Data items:

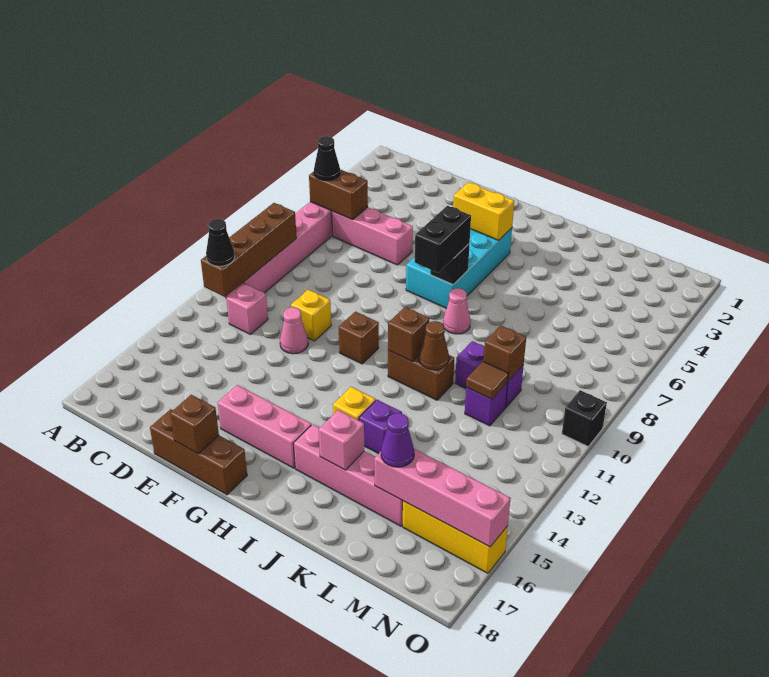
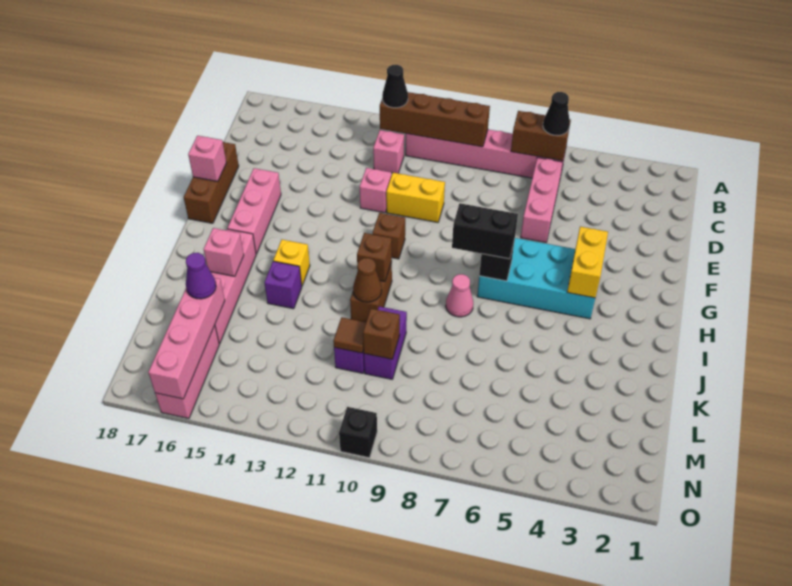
brown brick B6:C6 level 2 -> brown brick B6:B7 level 2
yellow brick E11 level 1 -> yellow brick E10:E11 level 1
pink cone E12 level 1 -> pink brick E12 level 1
brown brick F18 level 2 -> pink brick F18 level 2
yellow brick M16:O16 level 1 -> pink brick M16:O16 level 1

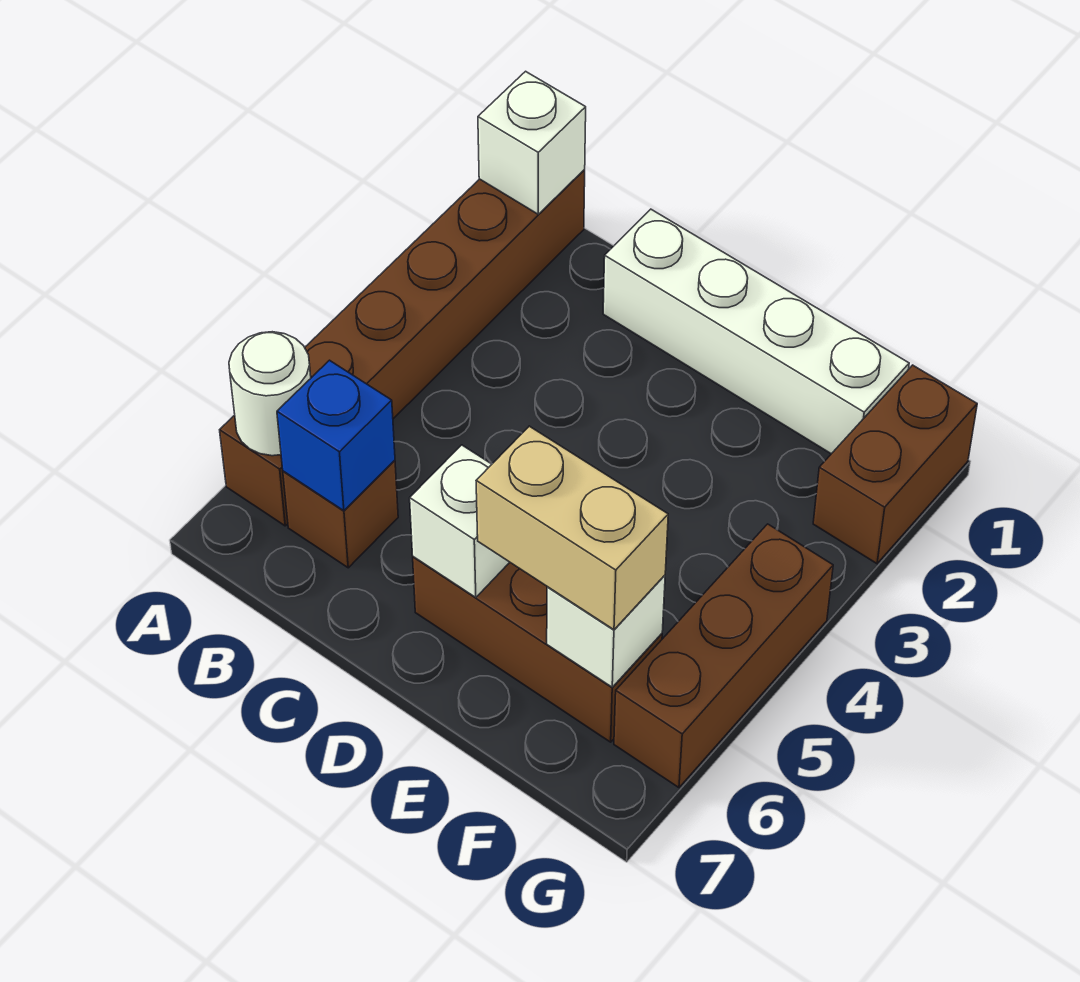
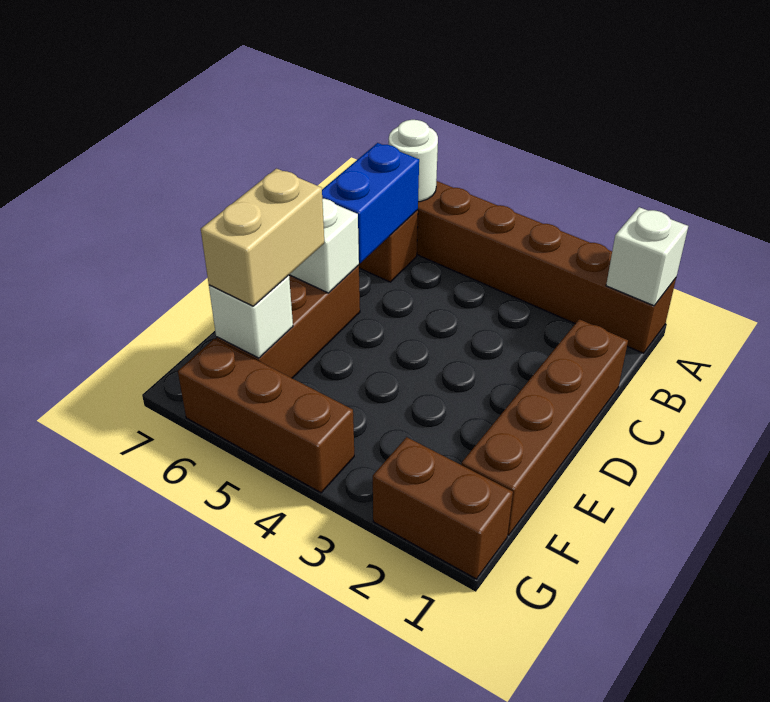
blue brick B6 level 2 -> blue brick B6:C6 level 2
white brick C1:F1 level 1 -> brown brick C1:F1 level 1

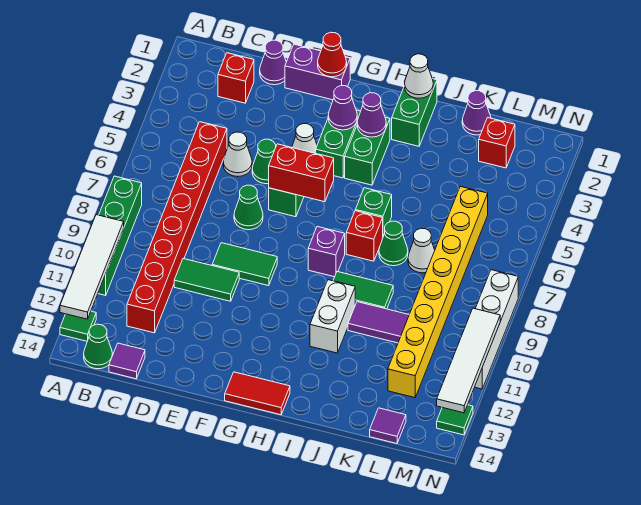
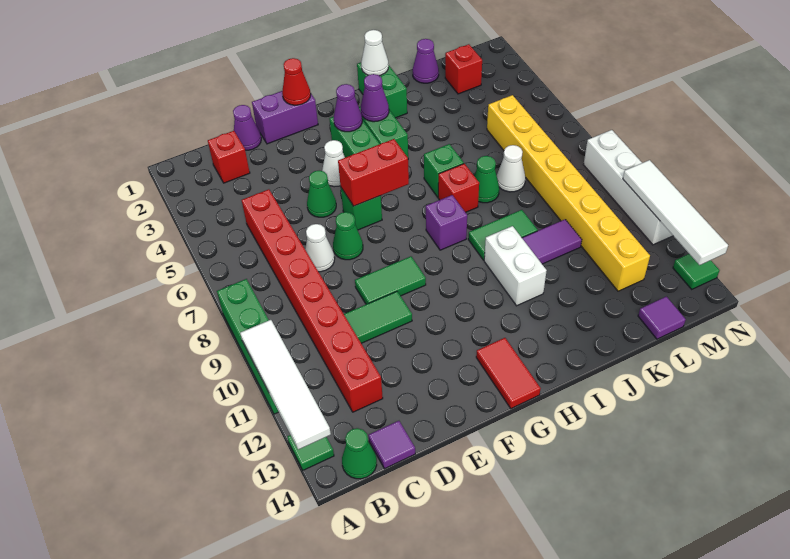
white cone D5 level 1 -> white cone D7 level 1
red tile G14:H14 level 1 -> red tile G13:G14 level 1

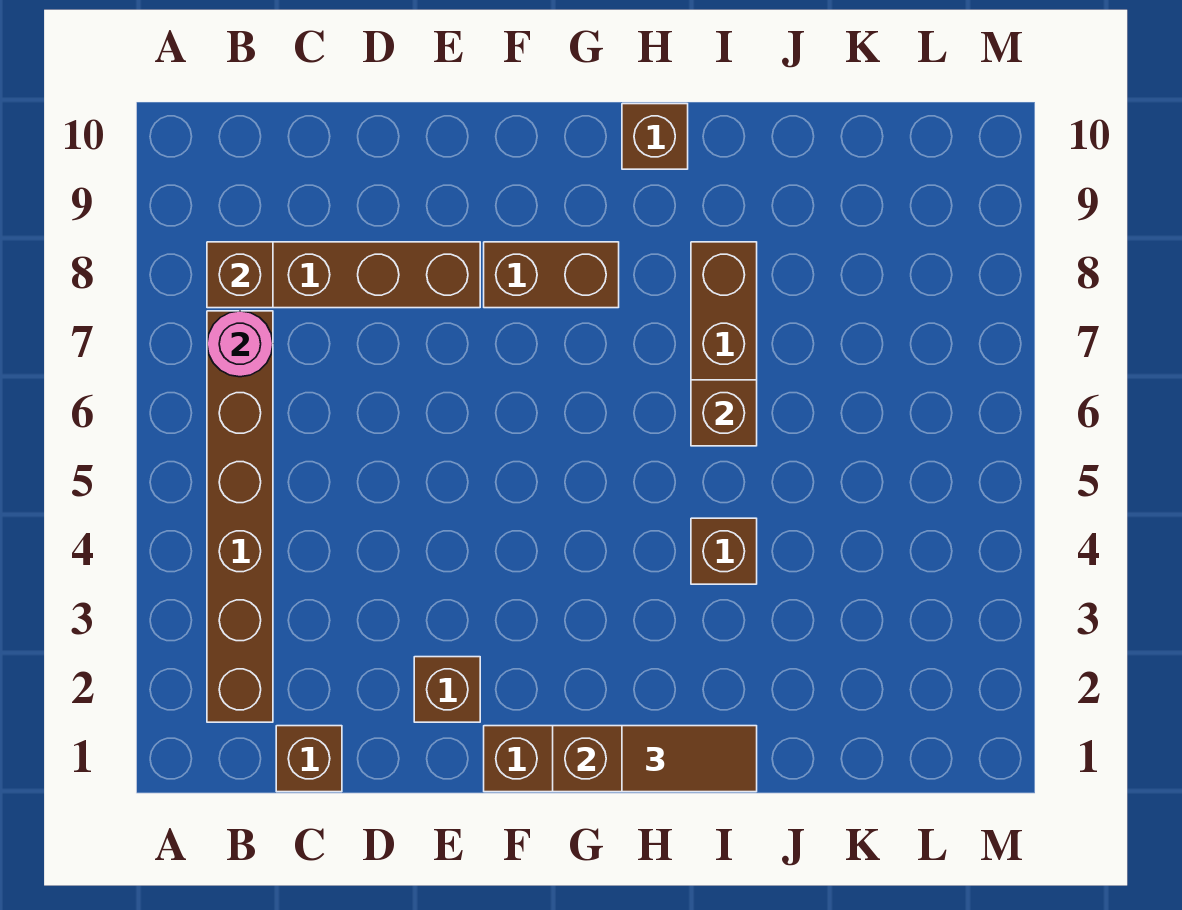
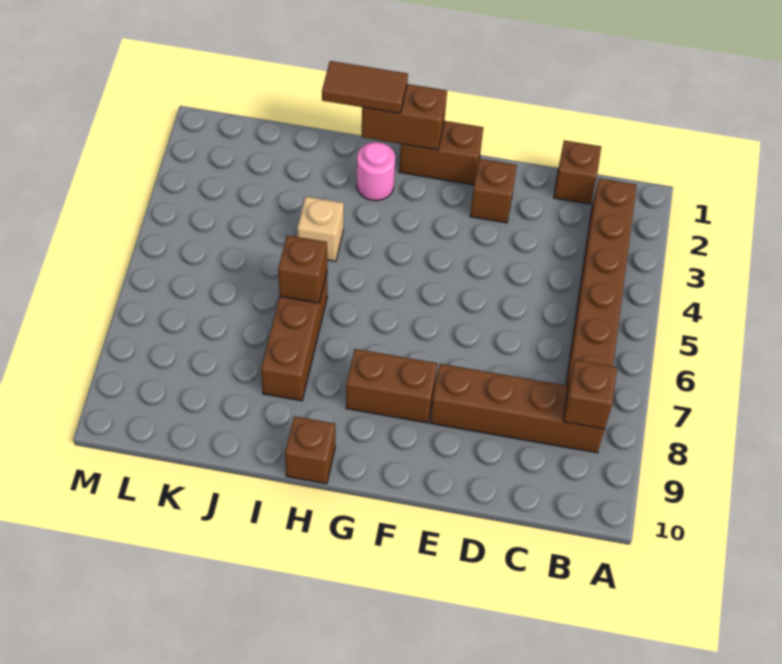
pink round brick B7 level 2 -> pink round brick H2 level 1
brown brick I4 level 1 -> tan brick I4 level 1

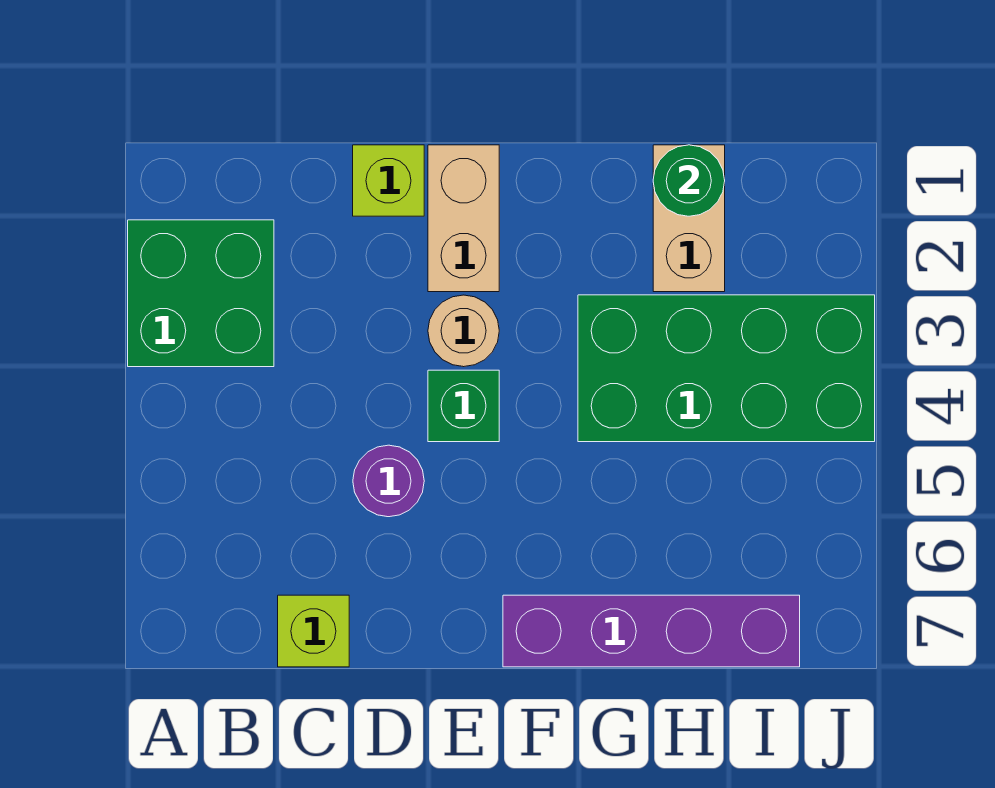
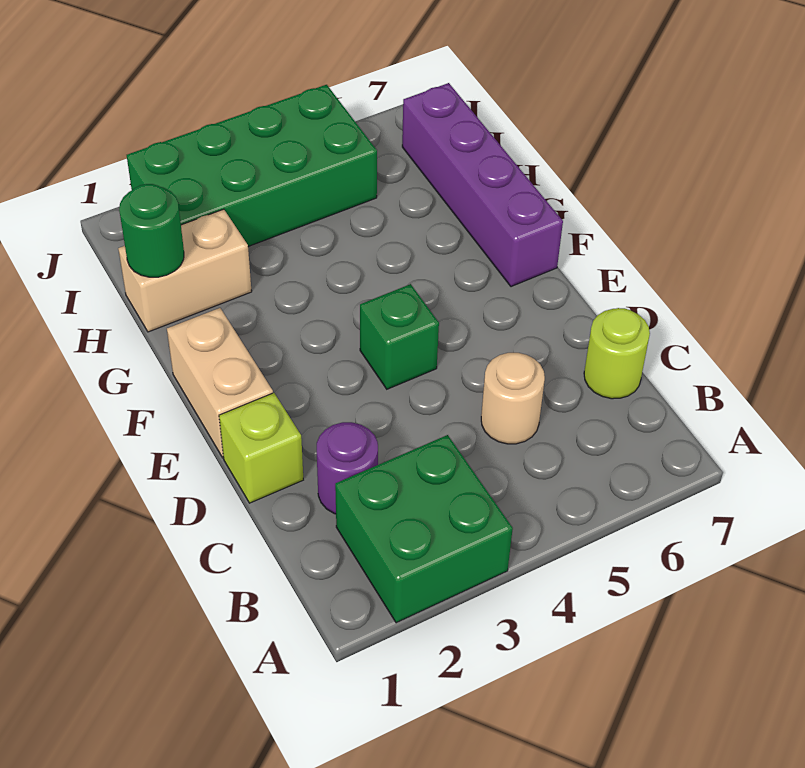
lime brick C7 level 1 -> lime round brick C7 level 1
purple round brick D5 level 1 -> purple round brick C2 level 1
tan brick E1:E2 level 1 -> tan brick E1:F1 level 1
tan round brick E3 level 1 -> tan round brick C5 level 1
green brick G3:J4 level 1 -> green brick I2:J5 level 1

**REQUIREMENT:** What is the number of lines in the records holding "brown"? Give the number alone.

**FINISHED TASK:** 4